- Task brief: Show the lines below that contain the string "pyramid".

Object tracking records
=== Section Start ===

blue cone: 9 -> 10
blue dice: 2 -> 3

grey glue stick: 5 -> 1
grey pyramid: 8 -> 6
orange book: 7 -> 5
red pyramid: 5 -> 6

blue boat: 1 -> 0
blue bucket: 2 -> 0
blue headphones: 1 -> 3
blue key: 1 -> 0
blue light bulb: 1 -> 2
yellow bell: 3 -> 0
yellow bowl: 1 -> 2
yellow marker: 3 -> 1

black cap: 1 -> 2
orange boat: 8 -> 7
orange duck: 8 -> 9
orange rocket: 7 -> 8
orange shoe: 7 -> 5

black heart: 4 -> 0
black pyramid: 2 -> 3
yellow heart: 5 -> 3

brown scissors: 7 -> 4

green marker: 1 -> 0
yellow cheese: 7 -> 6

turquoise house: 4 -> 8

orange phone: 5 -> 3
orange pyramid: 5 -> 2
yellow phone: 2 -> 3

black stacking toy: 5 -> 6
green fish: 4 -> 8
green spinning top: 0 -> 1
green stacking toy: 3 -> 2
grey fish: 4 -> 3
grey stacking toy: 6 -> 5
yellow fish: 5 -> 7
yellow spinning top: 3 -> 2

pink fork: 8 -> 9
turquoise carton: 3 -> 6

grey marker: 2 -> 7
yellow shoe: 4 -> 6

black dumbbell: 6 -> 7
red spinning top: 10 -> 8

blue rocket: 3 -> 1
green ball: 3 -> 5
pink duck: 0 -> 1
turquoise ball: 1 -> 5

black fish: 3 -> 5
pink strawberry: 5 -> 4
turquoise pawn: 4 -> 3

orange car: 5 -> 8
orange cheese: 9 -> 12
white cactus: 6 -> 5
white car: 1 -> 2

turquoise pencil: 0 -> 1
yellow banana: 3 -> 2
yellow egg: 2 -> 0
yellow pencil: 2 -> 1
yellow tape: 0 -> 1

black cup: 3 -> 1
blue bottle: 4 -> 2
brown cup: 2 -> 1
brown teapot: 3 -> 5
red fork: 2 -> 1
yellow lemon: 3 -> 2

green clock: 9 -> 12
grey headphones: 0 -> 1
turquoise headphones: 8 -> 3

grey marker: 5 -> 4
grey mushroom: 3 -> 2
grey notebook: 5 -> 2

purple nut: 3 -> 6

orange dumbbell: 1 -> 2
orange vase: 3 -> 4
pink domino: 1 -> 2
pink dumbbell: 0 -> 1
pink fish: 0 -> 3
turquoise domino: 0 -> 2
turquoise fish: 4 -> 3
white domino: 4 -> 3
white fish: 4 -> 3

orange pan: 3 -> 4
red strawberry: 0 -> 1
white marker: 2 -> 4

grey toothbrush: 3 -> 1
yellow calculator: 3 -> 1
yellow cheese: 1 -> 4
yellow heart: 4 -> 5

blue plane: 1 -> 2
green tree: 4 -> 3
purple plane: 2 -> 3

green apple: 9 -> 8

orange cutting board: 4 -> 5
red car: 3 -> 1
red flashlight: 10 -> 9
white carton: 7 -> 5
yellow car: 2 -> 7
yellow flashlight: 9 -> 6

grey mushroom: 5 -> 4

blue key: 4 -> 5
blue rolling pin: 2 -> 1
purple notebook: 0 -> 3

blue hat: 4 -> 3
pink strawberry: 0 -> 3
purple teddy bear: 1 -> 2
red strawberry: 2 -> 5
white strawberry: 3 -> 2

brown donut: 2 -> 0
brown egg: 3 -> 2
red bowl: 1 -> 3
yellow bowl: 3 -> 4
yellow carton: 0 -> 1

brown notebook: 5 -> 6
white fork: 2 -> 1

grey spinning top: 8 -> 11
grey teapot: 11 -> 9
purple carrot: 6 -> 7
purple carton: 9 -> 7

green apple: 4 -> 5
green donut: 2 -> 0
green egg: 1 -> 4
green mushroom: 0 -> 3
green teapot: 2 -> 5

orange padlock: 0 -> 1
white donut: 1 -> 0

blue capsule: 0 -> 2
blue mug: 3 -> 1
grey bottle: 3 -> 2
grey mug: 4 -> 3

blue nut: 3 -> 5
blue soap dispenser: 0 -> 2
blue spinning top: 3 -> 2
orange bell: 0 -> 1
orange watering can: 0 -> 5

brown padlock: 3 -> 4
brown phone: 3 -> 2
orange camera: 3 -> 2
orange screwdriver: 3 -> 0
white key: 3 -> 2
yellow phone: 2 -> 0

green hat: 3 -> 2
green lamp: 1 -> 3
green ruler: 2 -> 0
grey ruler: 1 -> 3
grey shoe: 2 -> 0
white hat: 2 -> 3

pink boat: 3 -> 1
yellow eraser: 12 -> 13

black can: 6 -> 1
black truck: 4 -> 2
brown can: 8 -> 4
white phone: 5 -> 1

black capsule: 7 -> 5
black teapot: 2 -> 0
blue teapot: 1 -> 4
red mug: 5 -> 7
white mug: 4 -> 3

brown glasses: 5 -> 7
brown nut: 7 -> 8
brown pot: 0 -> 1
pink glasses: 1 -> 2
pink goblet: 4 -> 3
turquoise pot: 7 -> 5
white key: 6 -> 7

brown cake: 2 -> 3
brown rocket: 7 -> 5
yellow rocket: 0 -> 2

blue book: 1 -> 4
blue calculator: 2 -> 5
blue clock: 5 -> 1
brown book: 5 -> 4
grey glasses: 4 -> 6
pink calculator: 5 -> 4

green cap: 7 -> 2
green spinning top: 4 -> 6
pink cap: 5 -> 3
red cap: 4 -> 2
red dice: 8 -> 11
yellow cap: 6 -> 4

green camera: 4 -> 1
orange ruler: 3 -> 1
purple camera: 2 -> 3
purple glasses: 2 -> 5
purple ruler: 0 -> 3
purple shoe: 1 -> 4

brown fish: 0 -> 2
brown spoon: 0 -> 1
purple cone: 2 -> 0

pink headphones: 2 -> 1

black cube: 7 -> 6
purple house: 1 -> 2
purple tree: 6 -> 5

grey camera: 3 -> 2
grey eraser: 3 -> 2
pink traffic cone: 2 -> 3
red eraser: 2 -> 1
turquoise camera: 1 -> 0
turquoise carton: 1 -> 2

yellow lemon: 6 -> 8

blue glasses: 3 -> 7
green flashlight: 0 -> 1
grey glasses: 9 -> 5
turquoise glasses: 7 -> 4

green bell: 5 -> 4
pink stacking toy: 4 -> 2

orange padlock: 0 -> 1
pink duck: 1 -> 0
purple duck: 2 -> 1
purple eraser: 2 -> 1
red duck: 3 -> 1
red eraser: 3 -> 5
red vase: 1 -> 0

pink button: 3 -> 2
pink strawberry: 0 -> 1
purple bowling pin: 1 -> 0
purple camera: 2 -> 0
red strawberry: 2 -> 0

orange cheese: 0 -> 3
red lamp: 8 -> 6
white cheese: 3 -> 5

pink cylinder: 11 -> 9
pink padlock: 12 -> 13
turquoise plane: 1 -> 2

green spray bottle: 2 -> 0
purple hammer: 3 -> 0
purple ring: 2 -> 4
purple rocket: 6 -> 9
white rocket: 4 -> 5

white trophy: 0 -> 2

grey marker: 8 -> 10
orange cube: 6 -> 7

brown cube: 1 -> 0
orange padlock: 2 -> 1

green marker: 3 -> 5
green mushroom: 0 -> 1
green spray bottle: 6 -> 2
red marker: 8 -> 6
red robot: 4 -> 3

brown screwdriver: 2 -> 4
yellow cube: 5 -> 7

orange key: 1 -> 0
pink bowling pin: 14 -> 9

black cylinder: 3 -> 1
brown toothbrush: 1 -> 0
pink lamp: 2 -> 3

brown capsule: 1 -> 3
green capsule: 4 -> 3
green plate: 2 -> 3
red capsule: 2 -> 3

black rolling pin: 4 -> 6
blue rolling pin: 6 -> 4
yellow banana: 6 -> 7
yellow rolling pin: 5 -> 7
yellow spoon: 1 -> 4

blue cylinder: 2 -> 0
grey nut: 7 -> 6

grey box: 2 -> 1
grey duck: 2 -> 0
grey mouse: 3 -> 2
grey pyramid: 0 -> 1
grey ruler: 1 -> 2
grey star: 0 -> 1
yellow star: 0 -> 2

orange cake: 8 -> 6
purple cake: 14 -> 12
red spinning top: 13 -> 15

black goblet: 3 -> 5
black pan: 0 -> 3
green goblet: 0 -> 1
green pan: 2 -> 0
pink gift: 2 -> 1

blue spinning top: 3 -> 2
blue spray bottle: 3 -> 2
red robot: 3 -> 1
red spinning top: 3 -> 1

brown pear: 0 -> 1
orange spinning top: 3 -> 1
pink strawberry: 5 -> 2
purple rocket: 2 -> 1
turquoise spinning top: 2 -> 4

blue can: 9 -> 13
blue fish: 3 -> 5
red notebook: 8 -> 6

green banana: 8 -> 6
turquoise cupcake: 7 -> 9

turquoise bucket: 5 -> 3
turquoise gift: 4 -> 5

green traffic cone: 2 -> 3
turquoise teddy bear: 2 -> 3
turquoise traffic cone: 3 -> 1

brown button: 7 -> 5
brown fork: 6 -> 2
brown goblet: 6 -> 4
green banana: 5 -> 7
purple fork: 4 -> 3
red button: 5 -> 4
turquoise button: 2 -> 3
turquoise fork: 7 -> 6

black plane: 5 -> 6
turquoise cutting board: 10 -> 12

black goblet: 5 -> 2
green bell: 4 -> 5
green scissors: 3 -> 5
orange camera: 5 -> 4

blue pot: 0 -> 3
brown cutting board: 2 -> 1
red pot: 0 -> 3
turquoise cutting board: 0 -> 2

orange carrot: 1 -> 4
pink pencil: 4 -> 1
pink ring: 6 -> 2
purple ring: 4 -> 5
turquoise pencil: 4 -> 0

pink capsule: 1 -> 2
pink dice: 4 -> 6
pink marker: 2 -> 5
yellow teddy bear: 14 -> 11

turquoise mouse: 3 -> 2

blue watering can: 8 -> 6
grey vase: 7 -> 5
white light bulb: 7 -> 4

=== Section End ===

- Answer box:
grey pyramid: 8 -> 6
red pyramid: 5 -> 6
black pyramid: 2 -> 3
orange pyramid: 5 -> 2
grey pyramid: 0 -> 1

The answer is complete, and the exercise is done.